_Source records:_
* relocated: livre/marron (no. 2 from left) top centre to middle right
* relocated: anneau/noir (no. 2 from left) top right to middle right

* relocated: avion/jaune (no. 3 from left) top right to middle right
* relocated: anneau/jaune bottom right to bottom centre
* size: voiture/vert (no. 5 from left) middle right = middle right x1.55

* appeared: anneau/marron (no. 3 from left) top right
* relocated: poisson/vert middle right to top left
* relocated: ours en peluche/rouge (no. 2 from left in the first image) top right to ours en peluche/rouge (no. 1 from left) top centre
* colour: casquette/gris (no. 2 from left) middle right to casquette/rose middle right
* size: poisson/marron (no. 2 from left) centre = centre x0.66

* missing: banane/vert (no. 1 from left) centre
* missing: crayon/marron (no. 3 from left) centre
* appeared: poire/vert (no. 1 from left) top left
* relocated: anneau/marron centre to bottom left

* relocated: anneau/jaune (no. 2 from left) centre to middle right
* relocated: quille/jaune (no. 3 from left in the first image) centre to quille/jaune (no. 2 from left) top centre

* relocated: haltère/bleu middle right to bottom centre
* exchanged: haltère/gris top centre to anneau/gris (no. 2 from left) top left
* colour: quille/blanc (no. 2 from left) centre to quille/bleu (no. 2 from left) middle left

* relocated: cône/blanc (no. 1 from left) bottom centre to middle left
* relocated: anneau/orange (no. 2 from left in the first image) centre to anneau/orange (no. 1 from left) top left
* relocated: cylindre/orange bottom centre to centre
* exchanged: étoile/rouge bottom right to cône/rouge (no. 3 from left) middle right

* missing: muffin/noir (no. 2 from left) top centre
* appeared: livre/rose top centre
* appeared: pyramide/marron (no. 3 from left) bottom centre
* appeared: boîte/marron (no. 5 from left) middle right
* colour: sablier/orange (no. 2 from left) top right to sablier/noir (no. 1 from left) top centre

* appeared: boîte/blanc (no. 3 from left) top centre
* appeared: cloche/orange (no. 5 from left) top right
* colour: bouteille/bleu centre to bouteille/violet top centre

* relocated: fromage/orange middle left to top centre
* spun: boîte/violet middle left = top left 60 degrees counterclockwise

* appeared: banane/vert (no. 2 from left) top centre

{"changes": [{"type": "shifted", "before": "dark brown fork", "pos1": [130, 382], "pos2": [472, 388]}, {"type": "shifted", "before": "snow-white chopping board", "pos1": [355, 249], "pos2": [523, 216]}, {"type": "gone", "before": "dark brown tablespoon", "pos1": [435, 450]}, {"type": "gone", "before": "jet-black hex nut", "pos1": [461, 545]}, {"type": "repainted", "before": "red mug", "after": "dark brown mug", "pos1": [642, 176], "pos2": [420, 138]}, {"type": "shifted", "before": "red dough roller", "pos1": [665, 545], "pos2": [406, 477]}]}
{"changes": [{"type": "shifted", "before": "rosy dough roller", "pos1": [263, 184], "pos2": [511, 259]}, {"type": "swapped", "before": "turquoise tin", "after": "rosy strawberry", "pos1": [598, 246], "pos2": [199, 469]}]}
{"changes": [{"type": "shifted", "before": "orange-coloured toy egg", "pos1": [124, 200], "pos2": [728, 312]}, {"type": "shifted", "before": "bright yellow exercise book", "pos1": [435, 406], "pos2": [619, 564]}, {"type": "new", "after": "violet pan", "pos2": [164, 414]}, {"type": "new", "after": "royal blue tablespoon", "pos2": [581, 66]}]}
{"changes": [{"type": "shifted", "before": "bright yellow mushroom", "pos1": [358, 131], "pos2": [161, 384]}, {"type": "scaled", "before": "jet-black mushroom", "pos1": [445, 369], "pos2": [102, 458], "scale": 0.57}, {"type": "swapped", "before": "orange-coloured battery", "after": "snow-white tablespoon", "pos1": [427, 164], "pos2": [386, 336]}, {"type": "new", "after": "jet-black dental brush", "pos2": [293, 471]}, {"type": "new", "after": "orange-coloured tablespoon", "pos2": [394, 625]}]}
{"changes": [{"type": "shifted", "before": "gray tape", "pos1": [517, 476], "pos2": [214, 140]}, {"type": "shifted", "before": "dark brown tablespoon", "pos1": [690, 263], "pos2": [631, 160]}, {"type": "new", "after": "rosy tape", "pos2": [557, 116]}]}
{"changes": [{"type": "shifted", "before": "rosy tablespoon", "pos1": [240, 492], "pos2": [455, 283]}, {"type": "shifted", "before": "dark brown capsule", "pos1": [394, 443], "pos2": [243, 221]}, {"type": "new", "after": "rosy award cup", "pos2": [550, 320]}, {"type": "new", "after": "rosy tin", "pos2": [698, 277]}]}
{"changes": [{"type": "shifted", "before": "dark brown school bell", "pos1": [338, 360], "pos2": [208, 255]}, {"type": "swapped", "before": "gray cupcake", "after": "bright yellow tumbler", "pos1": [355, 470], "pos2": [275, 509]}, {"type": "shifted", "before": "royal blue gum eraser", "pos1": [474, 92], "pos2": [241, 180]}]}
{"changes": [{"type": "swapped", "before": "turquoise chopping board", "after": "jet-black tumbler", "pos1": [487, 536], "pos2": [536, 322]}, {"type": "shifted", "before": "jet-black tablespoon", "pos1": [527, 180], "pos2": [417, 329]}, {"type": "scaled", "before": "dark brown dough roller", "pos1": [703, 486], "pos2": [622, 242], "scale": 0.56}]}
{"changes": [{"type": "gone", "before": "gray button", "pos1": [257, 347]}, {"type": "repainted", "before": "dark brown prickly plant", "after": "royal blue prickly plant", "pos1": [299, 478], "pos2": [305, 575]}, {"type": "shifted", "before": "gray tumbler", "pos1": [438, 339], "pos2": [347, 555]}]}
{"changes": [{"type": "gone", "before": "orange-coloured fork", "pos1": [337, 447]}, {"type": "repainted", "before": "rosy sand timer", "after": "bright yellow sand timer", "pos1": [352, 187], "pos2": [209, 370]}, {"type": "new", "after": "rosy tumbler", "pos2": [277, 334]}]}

_Exercise requirements:_ Once more, write out all of the entries above exactly.

_Response box:_
* relocated: livre/marron (no. 2 from left) top centre to middle right
* relocated: anneau/noir (no. 2 from left) top right to middle right

* relocated: avion/jaune (no. 3 from left) top right to middle right
* relocated: anneau/jaune bottom right to bottom centre
* size: voiture/vert (no. 5 from left) middle right = middle right x1.55

* appeared: anneau/marron (no. 3 from left) top right
* relocated: poisson/vert middle right to top left
* relocated: ours en peluche/rouge (no. 2 from left in the first image) top right to ours en peluche/rouge (no. 1 from left) top centre
* colour: casquette/gris (no. 2 from left) middle right to casquette/rose middle right
* size: poisson/marron (no. 2 from left) centre = centre x0.66

* missing: banane/vert (no. 1 from left) centre
* missing: crayon/marron (no. 3 from left) centre
* appeared: poire/vert (no. 1 from left) top left
* relocated: anneau/marron centre to bottom left

* relocated: anneau/jaune (no. 2 from left) centre to middle right
* relocated: quille/jaune (no. 3 from left in the first image) centre to quille/jaune (no. 2 from left) top centre

* relocated: haltère/bleu middle right to bottom centre
* exchanged: haltère/gris top centre to anneau/gris (no. 2 from left) top left
* colour: quille/blanc (no. 2 from left) centre to quille/bleu (no. 2 from left) middle left

* relocated: cône/blanc (no. 1 from left) bottom centre to middle left
* relocated: anneau/orange (no. 2 from left in the first image) centre to anneau/orange (no. 1 from left) top left
* relocated: cylindre/orange bottom centre to centre
* exchanged: étoile/rouge bottom right to cône/rouge (no. 3 from left) middle right

* missing: muffin/noir (no. 2 from left) top centre
* appeared: livre/rose top centre
* appeared: pyramide/marron (no. 3 from left) bottom centre
* appeared: boîte/marron (no. 5 from left) middle right
* colour: sablier/orange (no. 2 from left) top right to sablier/noir (no. 1 from left) top centre

* appeared: boîte/blanc (no. 3 from left) top centre
* appeared: cloche/orange (no. 5 from left) top right
* colour: bouteille/bleu centre to bouteille/violet top centre

* relocated: fromage/orange middle left to top centre
* spun: boîte/violet middle left = top left 60 degrees counterclockwise

* appeared: banane/vert (no. 2 from left) top centre

{"changes": [{"type": "shifted", "before": "dark brown fork", "pos1": [130, 382], "pos2": [472, 388]}, {"type": "shifted", "before": "snow-white chopping board", "pos1": [355, 249], "pos2": [523, 216]}, {"type": "gone", "before": "dark brown tablespoon", "pos1": [435, 450]}, {"type": "gone", "before": "jet-black hex nut", "pos1": [461, 545]}, {"type": "repainted", "before": "red mug", "after": "dark brown mug", "pos1": [642, 176], "pos2": [420, 138]}, {"type": "shifted", "before": "red dough roller", "pos1": [665, 545], "pos2": [406, 477]}]}
{"changes": [{"type": "shifted", "before": "rosy dough roller", "pos1": [263, 184], "pos2": [511, 259]}, {"type": "swapped", "before": "turquoise tin", "after": "rosy strawberry", "pos1": [598, 246], "pos2": [199, 469]}]}
{"changes": [{"type": "shifted", "before": "orange-coloured toy egg", "pos1": [124, 200], "pos2": [728, 312]}, {"type": "shifted", "before": "bright yellow exercise book", "pos1": [435, 406], "pos2": [619, 564]}, {"type": "new", "after": "violet pan", "pos2": [164, 414]}, {"type": "new", "after": "royal blue tablespoon", "pos2": [581, 66]}]}
{"changes": [{"type": "shifted", "before": "bright yellow mushroom", "pos1": [358, 131], "pos2": [161, 384]}, {"type": "scaled", "before": "jet-black mushroom", "pos1": [445, 369], "pos2": [102, 458], "scale": 0.57}, {"type": "swapped", "before": "orange-coloured battery", "after": "snow-white tablespoon", "pos1": [427, 164], "pos2": [386, 336]}, {"type": "new", "after": "jet-black dental brush", "pos2": [293, 471]}, {"type": "new", "after": "orange-coloured tablespoon", "pos2": [394, 625]}]}
{"changes": [{"type": "shifted", "before": "gray tape", "pos1": [517, 476], "pos2": [214, 140]}, {"type": "shifted", "before": "dark brown tablespoon", "pos1": [690, 263], "pos2": [631, 160]}, {"type": "new", "after": "rosy tape", "pos2": [557, 116]}]}
{"changes": [{"type": "shifted", "before": "rosy tablespoon", "pos1": [240, 492], "pos2": [455, 283]}, {"type": "shifted", "before": "dark brown capsule", "pos1": [394, 443], "pos2": [243, 221]}, {"type": "new", "after": "rosy award cup", "pos2": [550, 320]}, {"type": "new", "after": "rosy tin", "pos2": [698, 277]}]}
{"changes": [{"type": "shifted", "before": "dark brown school bell", "pos1": [338, 360], "pos2": [208, 255]}, {"type": "swapped", "before": "gray cupcake", "after": "bright yellow tumbler", "pos1": [355, 470], "pos2": [275, 509]}, {"type": "shifted", "before": "royal blue gum eraser", "pos1": [474, 92], "pos2": [241, 180]}]}
{"changes": [{"type": "swapped", "before": "turquoise chopping board", "after": "jet-black tumbler", "pos1": [487, 536], "pos2": [536, 322]}, {"type": "shifted", "before": "jet-black tablespoon", "pos1": [527, 180], "pos2": [417, 329]}, {"type": "scaled", "before": "dark brown dough roller", "pos1": [703, 486], "pos2": [622, 242], "scale": 0.56}]}
{"changes": [{"type": "gone", "before": "gray button", "pos1": [257, 347]}, {"type": "repainted", "before": "dark brown prickly plant", "after": "royal blue prickly plant", "pos1": [299, 478], "pos2": [305, 575]}, {"type": "shifted", "before": "gray tumbler", "pos1": [438, 339], "pos2": [347, 555]}]}
{"changes": [{"type": "gone", "before": "orange-coloured fork", "pos1": [337, 447]}, {"type": "repainted", "before": "rosy sand timer", "after": "bright yellow sand timer", "pos1": [352, 187], "pos2": [209, 370]}, {"type": "new", "after": "rosy tumbler", "pos2": [277, 334]}]}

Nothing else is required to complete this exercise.